WHAT YOU ARE ASKED TO DO. The required output is the lines below from the line containing "blue watering can [89,176,183,232]" to the line containing "none -> turquoise can [295,122,350,166]", inclusive, retyped exactly. No other lines belong in it.

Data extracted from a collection
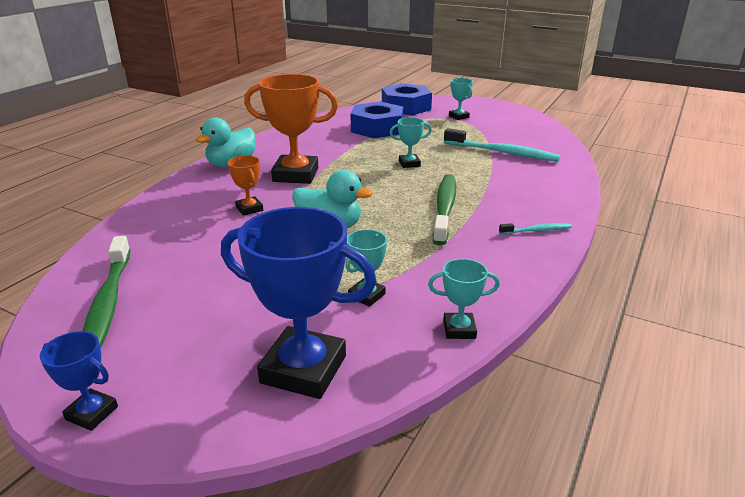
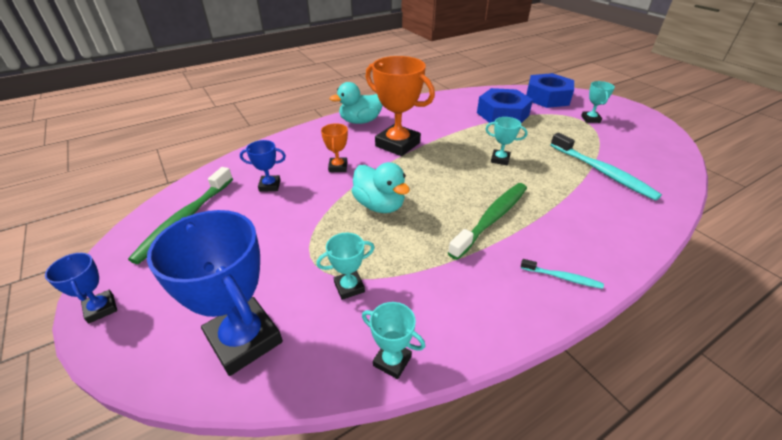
camera: 30 degrees right, 10 degrees up
none -> blue trophy [240,140,286,192]

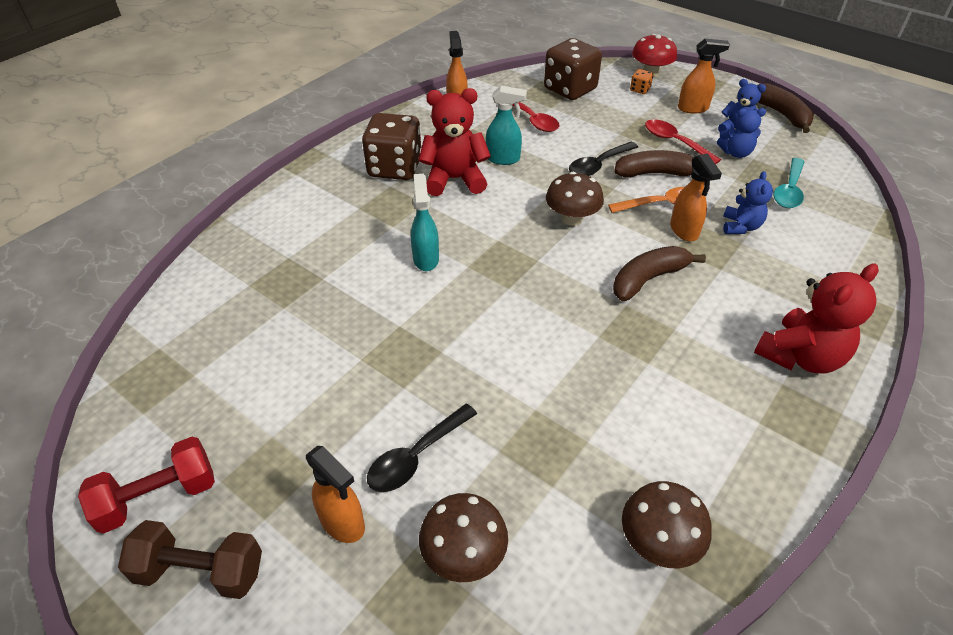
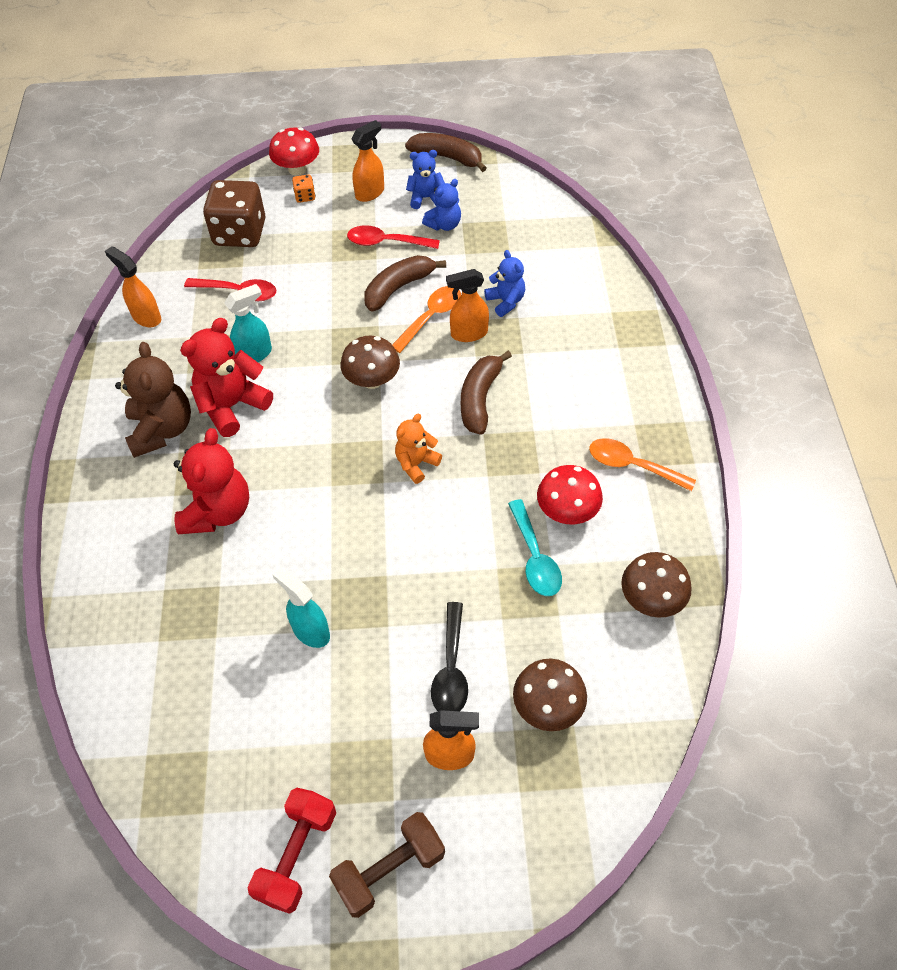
camera: 40 degrees left, 10 degrees up
brown dice [362,113,421,180] -> brown teddy bear [115,342,191,458]
turquoise spray bottle [411,174,439,271] -> turquoise spray bottle moved to [272,567,330,648]
black spoon [569,142,638,176] -> none
orange spray bottle [670,153,722,241] -> orange spray bottle turned 135 degrees clockwise [446,269,489,342]
red teddy bear [754,264,879,374] -> red teddy bear moved to [174,428,249,534]
turquoise spoon [773,158,805,208] -> turquoise spoon moved to [508,499,562,596]
none -> orange teddy bear [395,414,442,484]
none -> red mushroom [537,465,603,524]
none -> orange spoon [589,438,696,491]

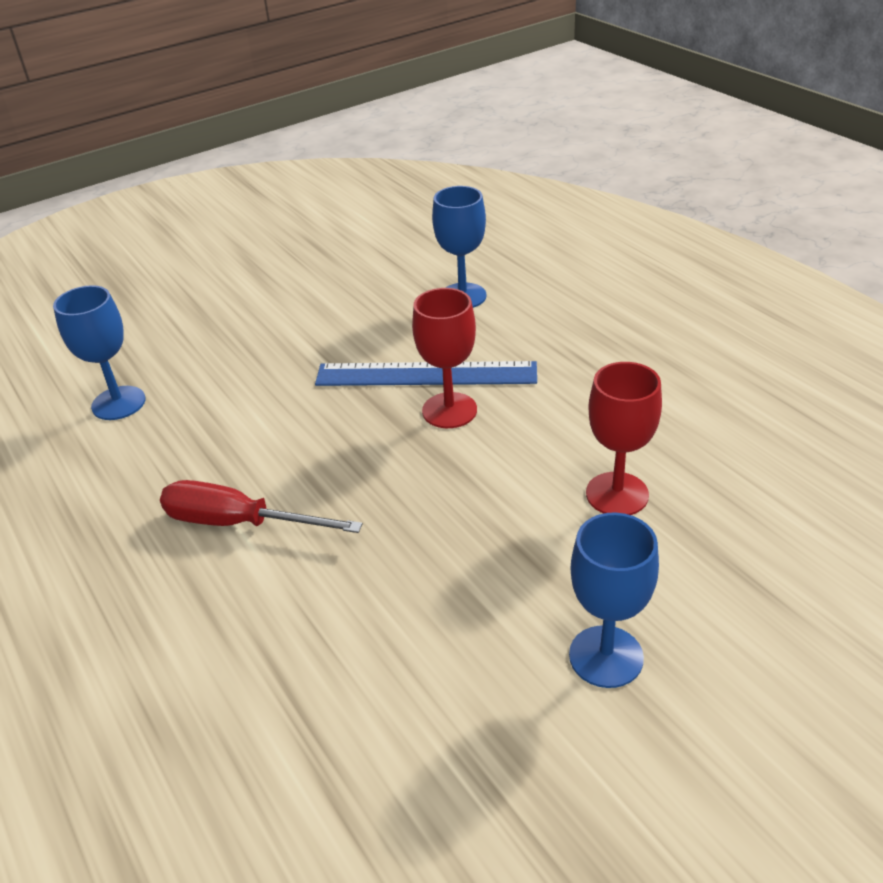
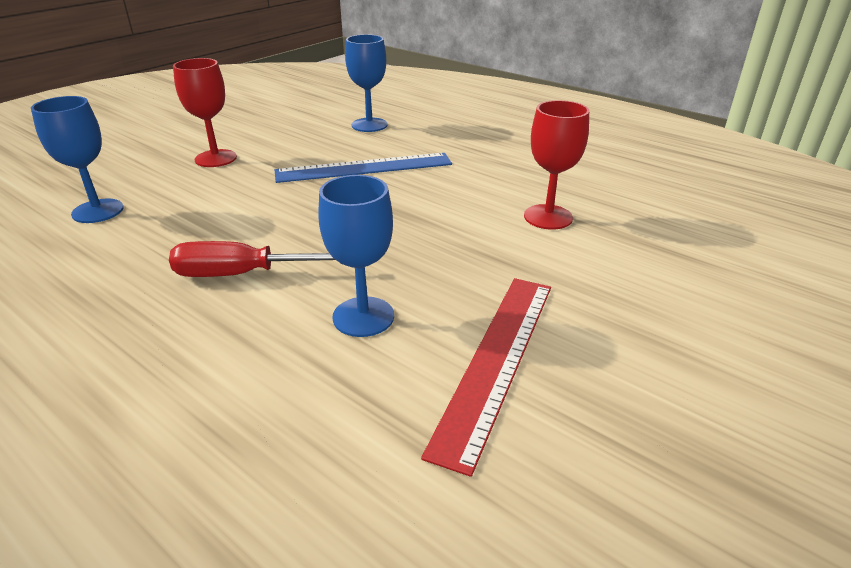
camera: 20 degrees left, 5 degrees down
red goblet [412,288,477,428] -> red goblet moved to [173,58,237,167]
blue goblet [569,512,659,688] -> blue goblet moved to [318,175,394,337]
none -> red ruler [421,278,551,477]

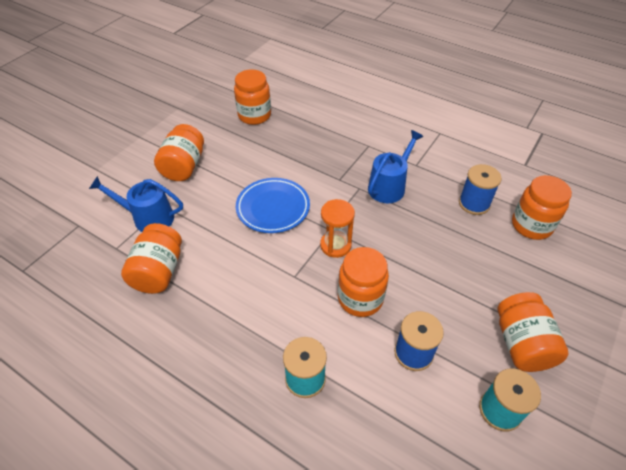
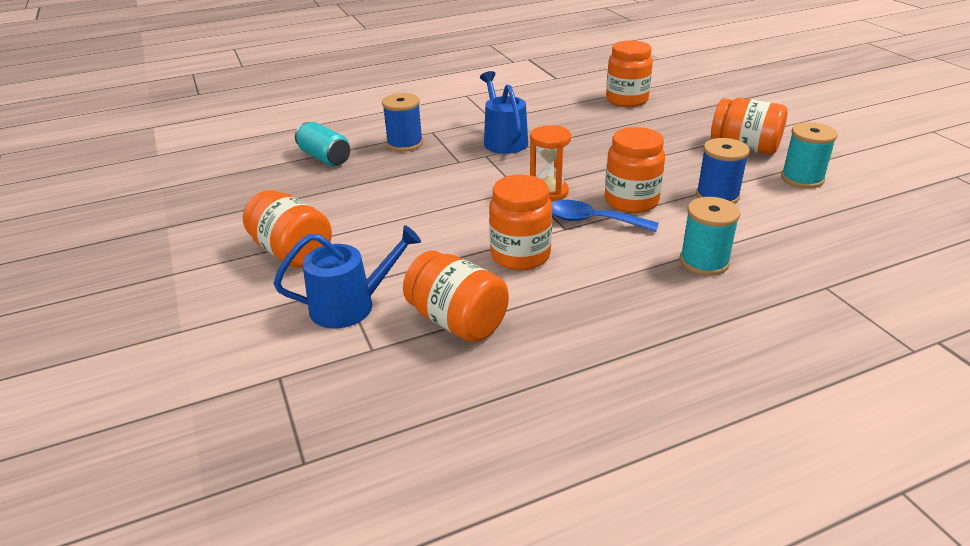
camera: 55 degrees left, 15 degrees down
blue watering can [89,176,183,232] -> blue watering can turned 150 degrees counterclockwise [274,225,421,329]
orange jar [234,69,271,125] -> orange jar moved to [489,175,552,270]
blue plate [236,178,310,233] -> none
blue spool [459,164,502,215] -> blue spool moved to [382,93,423,152]
none -> turquoise can [295,122,350,166]
none -> blue spoon [551,200,659,232]

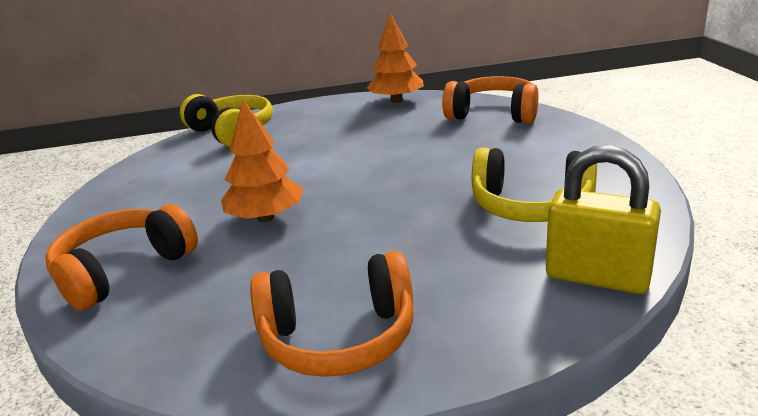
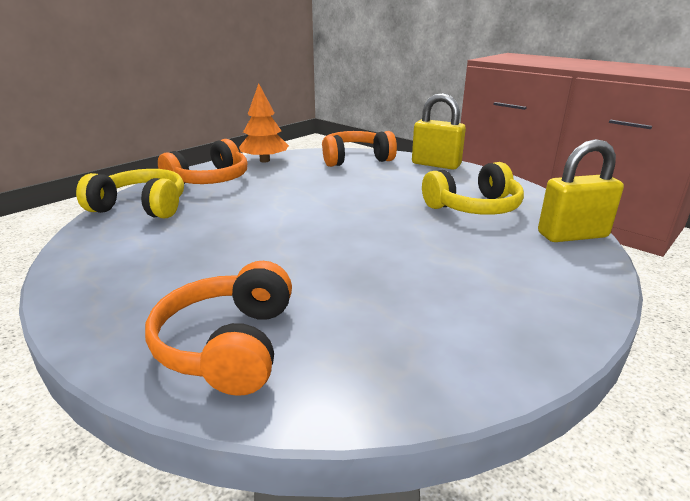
camera: 40 degrees left, 0 degrees up
orange tree [221,100,303,222] -> none
orange headphones [250,251,414,377] -> orange headphones moved to [158,139,247,184]
none -> yellow padlock [412,93,466,170]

SOLUTION TO THIS EXERCISE.
blue watering can [89,176,183,232] -> blue watering can turned 150 degrees counterclockwise [274,225,421,329]
orange jar [234,69,271,125] -> orange jar moved to [489,175,552,270]
blue plate [236,178,310,233] -> none
blue spool [459,164,502,215] -> blue spool moved to [382,93,423,152]
none -> turquoise can [295,122,350,166]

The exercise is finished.